→ **Problem requirements**: The expected output is the complete listing, copied word for word.

→ **Supplied information**:
────────────────

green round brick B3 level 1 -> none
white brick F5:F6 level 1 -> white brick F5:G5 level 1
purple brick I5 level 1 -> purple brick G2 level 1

────────────────

→ **Response box**:
green round brick B3 level 1 -> none
white brick F5:F6 level 1 -> white brick F5:G5 level 1
purple brick I5 level 1 -> purple brick G2 level 1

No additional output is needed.